** Task brief **
Each entry below must be given again word for word, with no pictures.

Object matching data
□ □ □ □ □
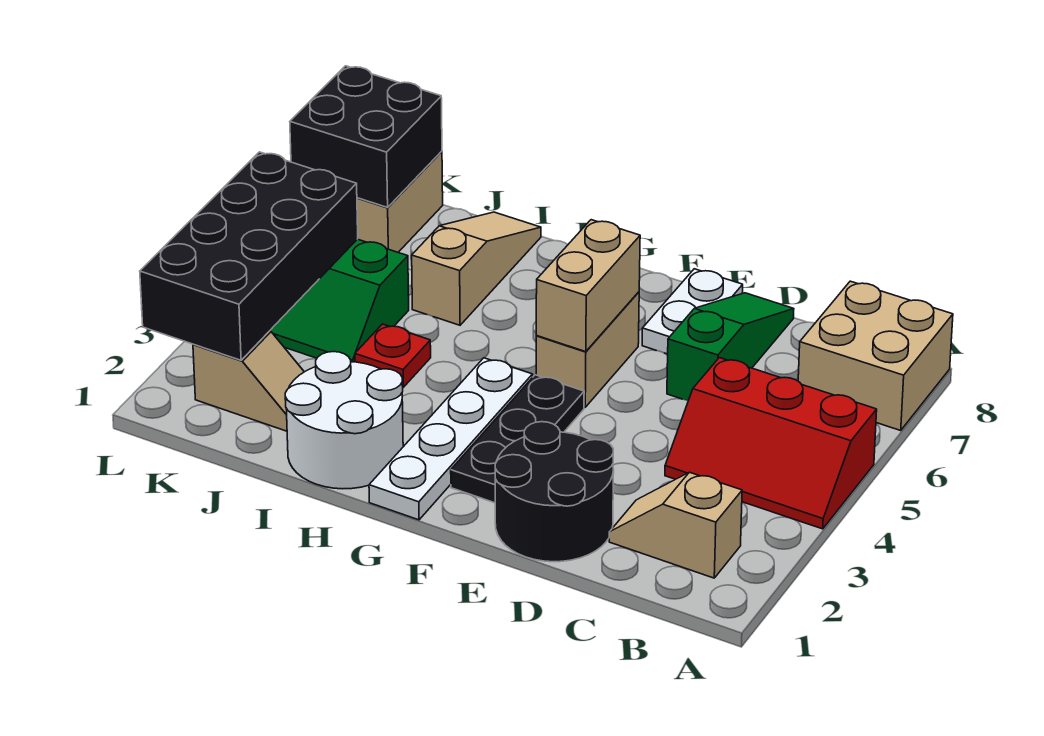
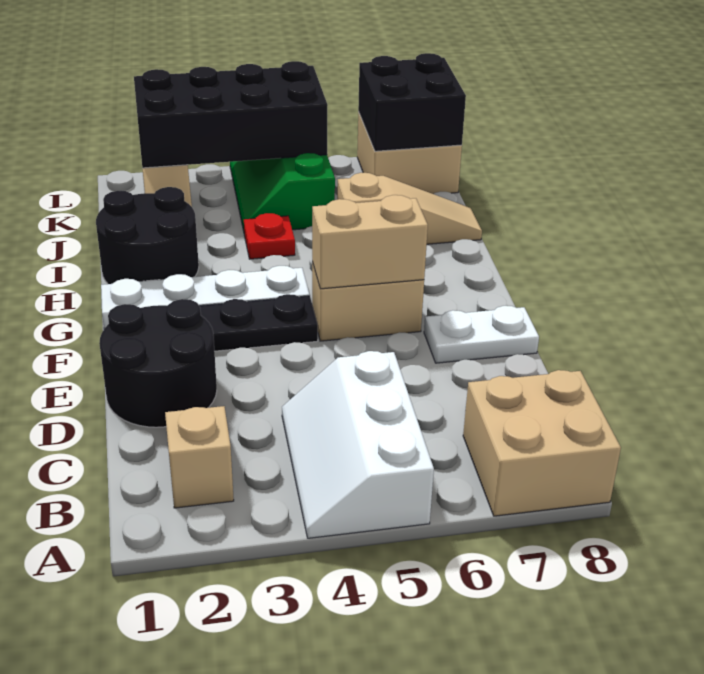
red 2x3 slope [665,358,877,529] -> white 2x3 slope [282,351,434,538]
green 1x3 slope [667,293,794,401] -> none
white 2x2 round brick [285,352,403,489] -> black 2x2 round brick [96,187,199,284]

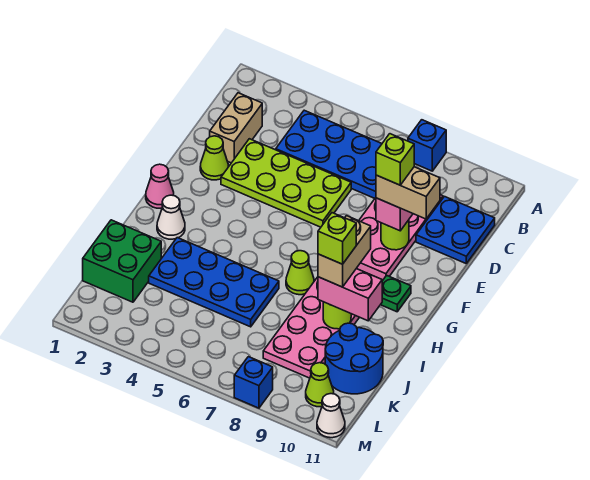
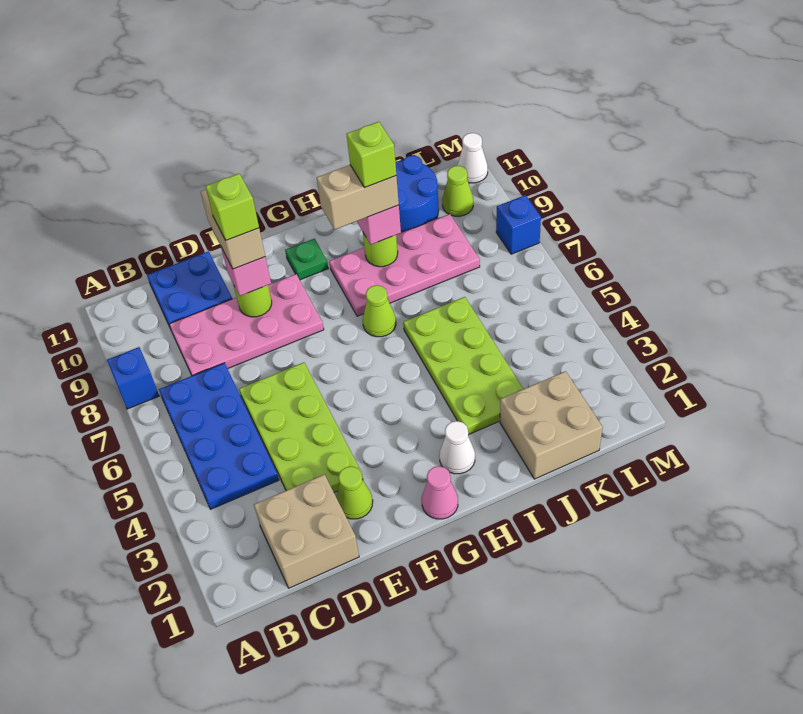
tan 1x2 brick [210,93,262,163] -> tan 2x2 brick [254,474,359,588]
blue 2x4 plate [149,238,279,327] -> lime 2x4 plate [403,297,523,435]
green 2x2 brick [83,220,161,302] -> tan 2x2 brick [500,371,603,479]

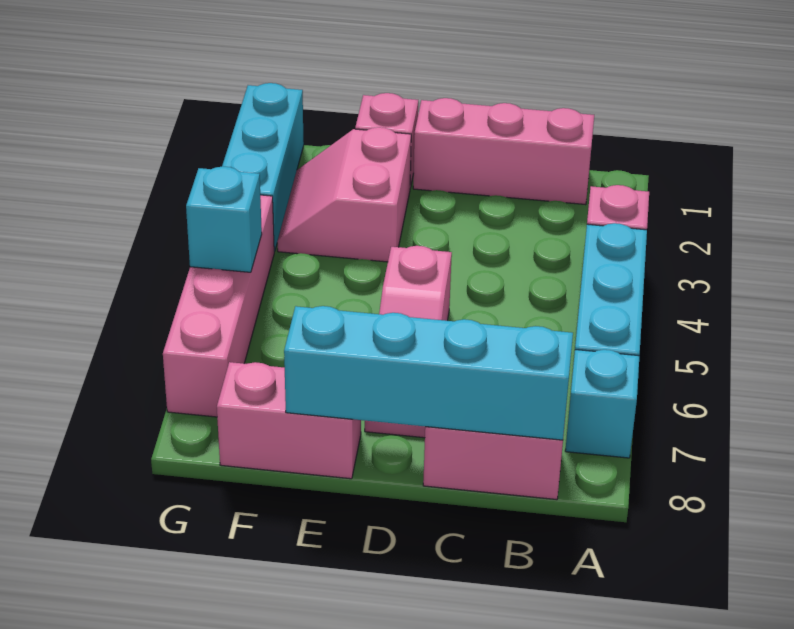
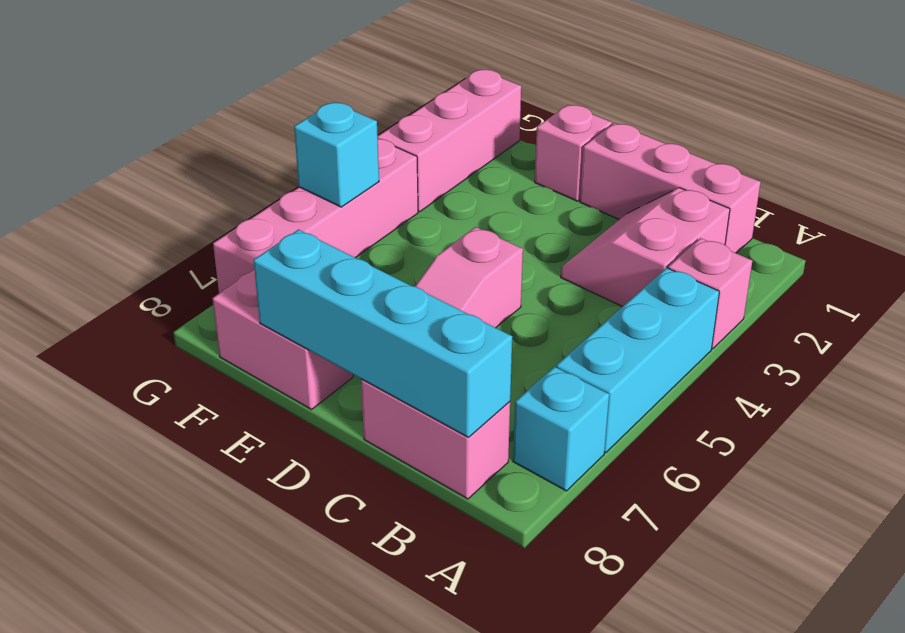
pink 2x2 slope [277,127,411,262] -> pink 2x2 slope moved to [561,188,730,307]
cyan 1x3 brick [222,83,304,251] -> pink 1x3 brick [378,70,521,212]

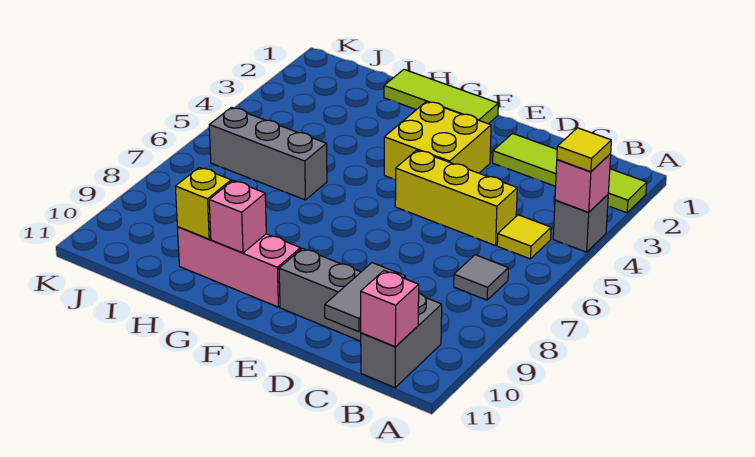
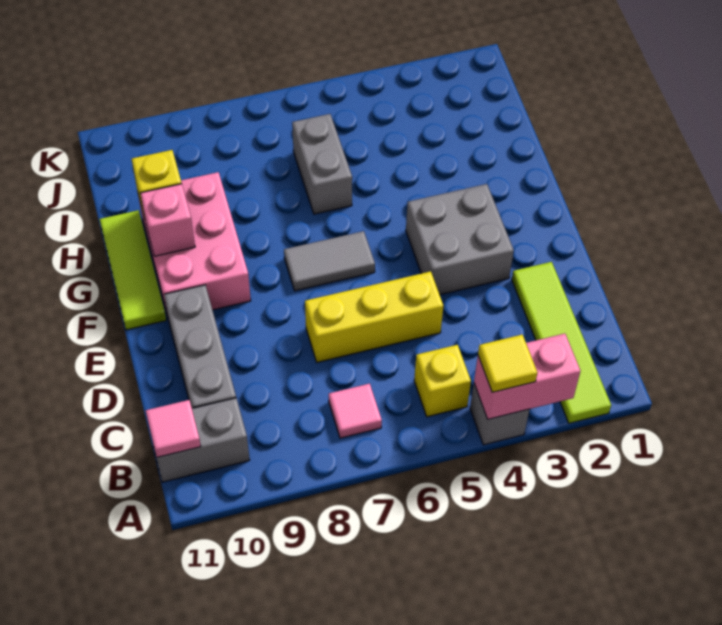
pink 1x1 brick [555,154,611,212] -> pink 1x2 brick [474,334,580,419]
yellow 1x1 tile [497,215,551,259] -> yellow 1x1 brick [414,345,471,417]
grey 1x1 tile [454,255,508,300] -> pink 1x1 tile [329,384,382,438]
pink 1x1 brick [361,271,419,346] -> pink 1x1 tile [146,400,201,457]
yellow 1x3 brick [395,150,517,245] -> yellow 1x3 brick turned to [305,271,443,362]
grey 1x2 tile [325,263,406,332] -> grey 1x2 tile moved to [284,231,375,291]
yellow 2x2 brick [384,102,491,179] -> grey 2x2 brick [406,184,514,295]
lime 1x3 tile [384,70,498,124] -> lime 1x3 tile moved to [100,210,166,330]
pink 1x3 brick [177,227,301,307] -> pink 2x3 brick [138,172,251,316]
grey 1x3 brick [209,107,327,200] -> grey 1x2 brick [292,114,352,214]

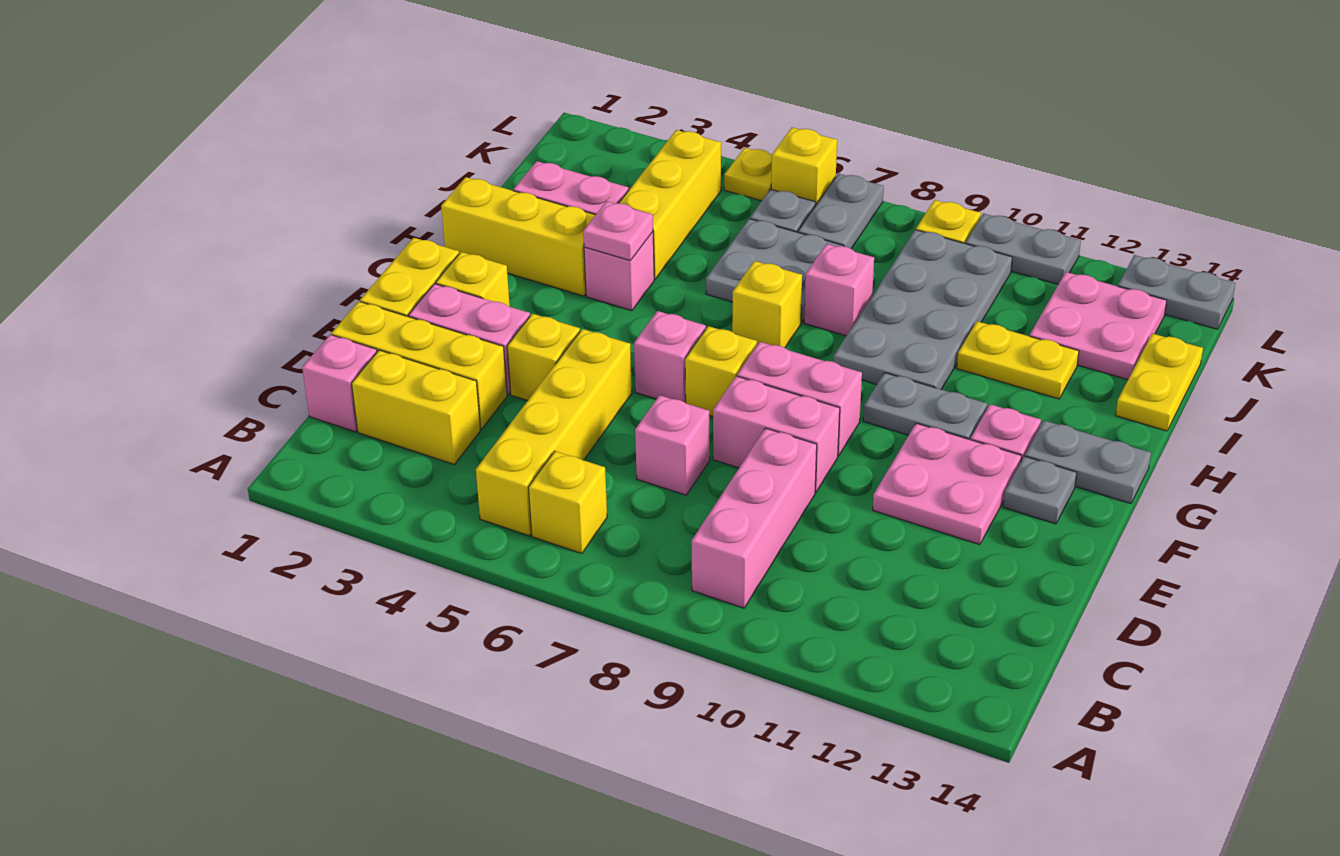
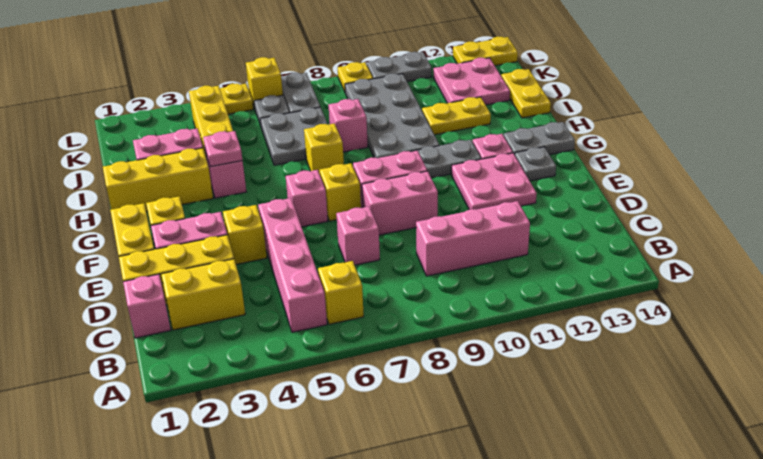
yellow 1x4 brick [476,329,632,536] -> pink 1x4 brick [258,198,327,332]
pink 1x3 brick [692,428,817,608] -> pink 1x3 brick turned to [416,201,530,276]
grey 1x2 plate [1118,255,1235,329] -> yellow 1x2 plate [453,37,518,66]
□ □ □ □ □
** Finished task **
red 2x3 slope [665,358,877,529] -> white 2x3 slope [282,351,434,538]
green 1x3 slope [667,293,794,401] -> none
white 2x2 round brick [285,352,403,489] -> black 2x2 round brick [96,187,199,284]

tan 1x2 brick [210,93,262,163] -> tan 2x2 brick [254,474,359,588]
blue 2x4 plate [149,238,279,327] -> lime 2x4 plate [403,297,523,435]
green 2x2 brick [83,220,161,302] -> tan 2x2 brick [500,371,603,479]

pink 2x2 slope [277,127,411,262] -> pink 2x2 slope moved to [561,188,730,307]
cyan 1x3 brick [222,83,304,251] -> pink 1x3 brick [378,70,521,212]

pink 1x1 brick [555,154,611,212] -> pink 1x2 brick [474,334,580,419]
yellow 1x1 tile [497,215,551,259] -> yellow 1x1 brick [414,345,471,417]
grey 1x1 tile [454,255,508,300] -> pink 1x1 tile [329,384,382,438]
pink 1x1 brick [361,271,419,346] -> pink 1x1 tile [146,400,201,457]
yellow 1x3 brick [395,150,517,245] -> yellow 1x3 brick turned to [305,271,443,362]
grey 1x2 tile [325,263,406,332] -> grey 1x2 tile moved to [284,231,375,291]
yellow 2x2 brick [384,102,491,179] -> grey 2x2 brick [406,184,514,295]
lime 1x3 tile [384,70,498,124] -> lime 1x3 tile moved to [100,210,166,330]
pink 1x3 brick [177,227,301,307] -> pink 2x3 brick [138,172,251,316]
grey 1x3 brick [209,107,327,200] -> grey 1x2 brick [292,114,352,214]

yellow 1x4 brick [476,329,632,536] -> pink 1x4 brick [258,198,327,332]
pink 1x3 brick [692,428,817,608] -> pink 1x3 brick turned to [416,201,530,276]
grey 1x2 plate [1118,255,1235,329] -> yellow 1x2 plate [453,37,518,66]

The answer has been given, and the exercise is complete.